Work to complete: Leave the images aside and copy out the whole listing, exact to the word.

Entries shown:
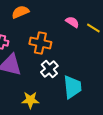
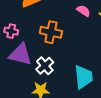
white cross: (49, 69) -> (45, 66), moved

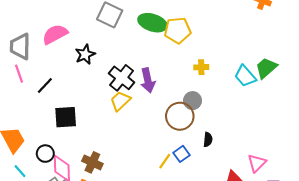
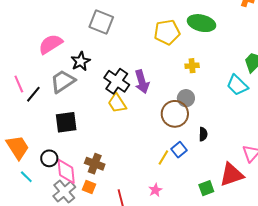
green ellipse: (152, 23) -> (202, 23), moved
gray trapezoid: (20, 46) -> (63, 81), moved, turned 60
cyan trapezoid: (245, 76) -> (237, 85), moved
black line: (45, 85) -> (33, 94), moved
yellow trapezoid: (120, 101) -> (117, 103), turned -75

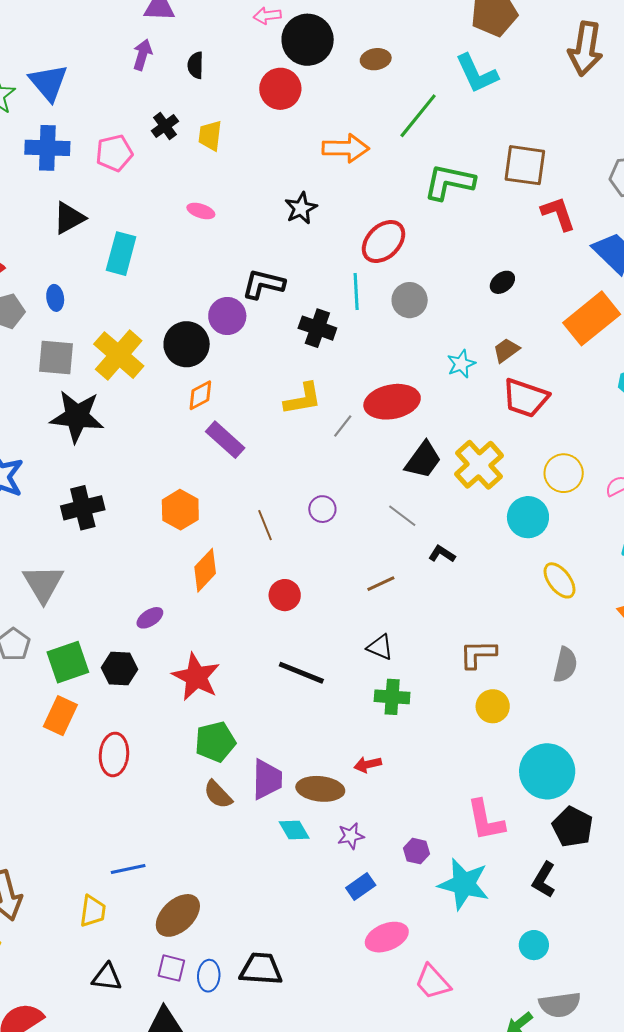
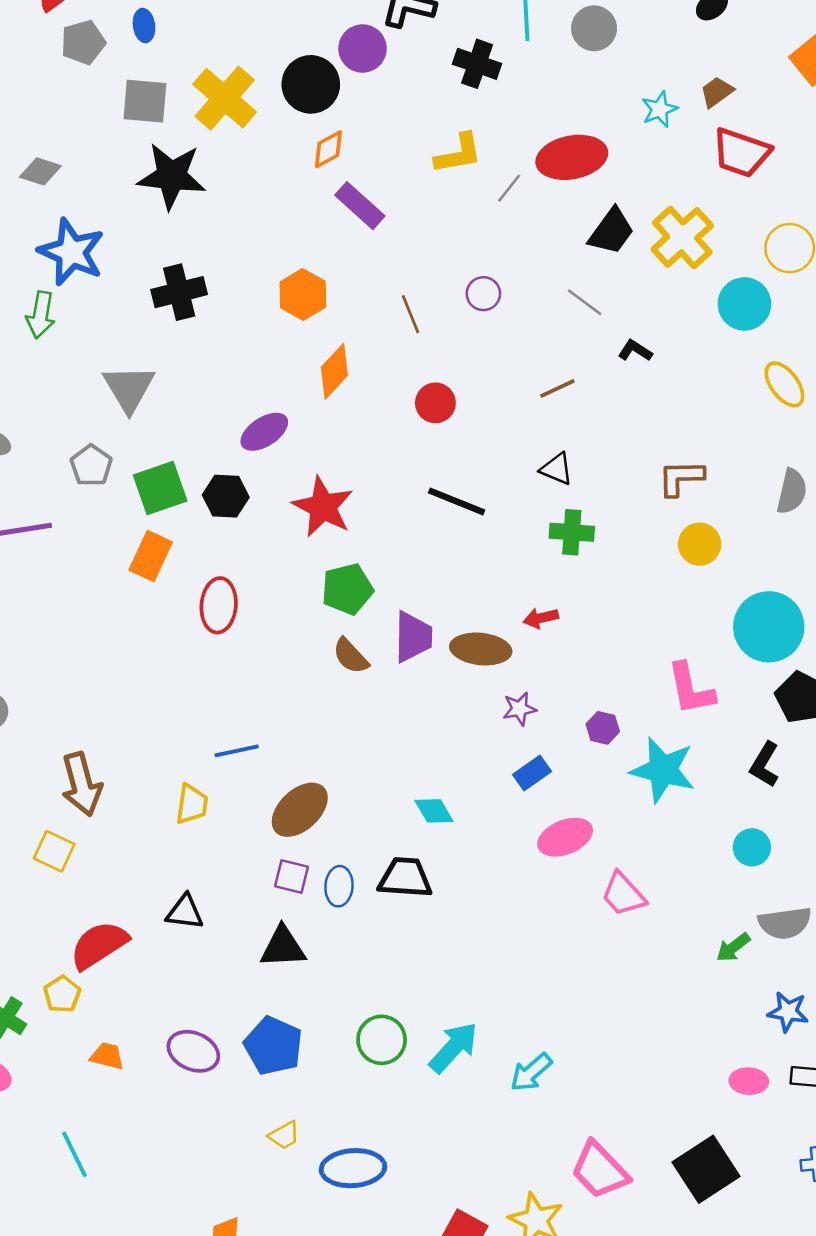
purple ellipse: (150, 618) -> (264, 432), size x1.4
cyan diamond: (294, 830) -> (434, 811), moved
black triangle: (107, 977) -> (185, 912), moved

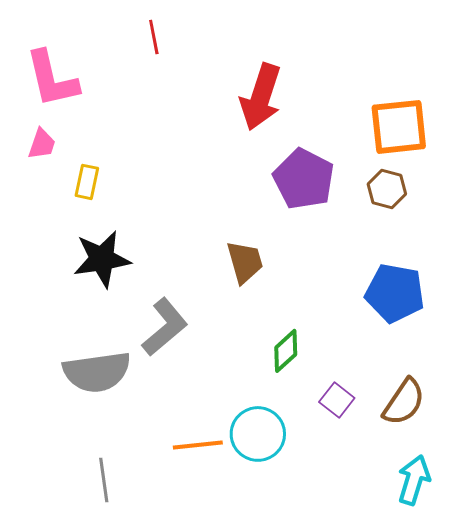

Solution for this task:
white cross: (49, 69) -> (45, 66), moved

green ellipse: (152, 23) -> (202, 23), moved
gray trapezoid: (20, 46) -> (63, 81), moved, turned 60
cyan trapezoid: (245, 76) -> (237, 85), moved
black line: (45, 85) -> (33, 94), moved
yellow trapezoid: (120, 101) -> (117, 103), turned -75

purple ellipse: (150, 618) -> (264, 432), size x1.4
cyan diamond: (294, 830) -> (434, 811), moved
black triangle: (107, 977) -> (185, 912), moved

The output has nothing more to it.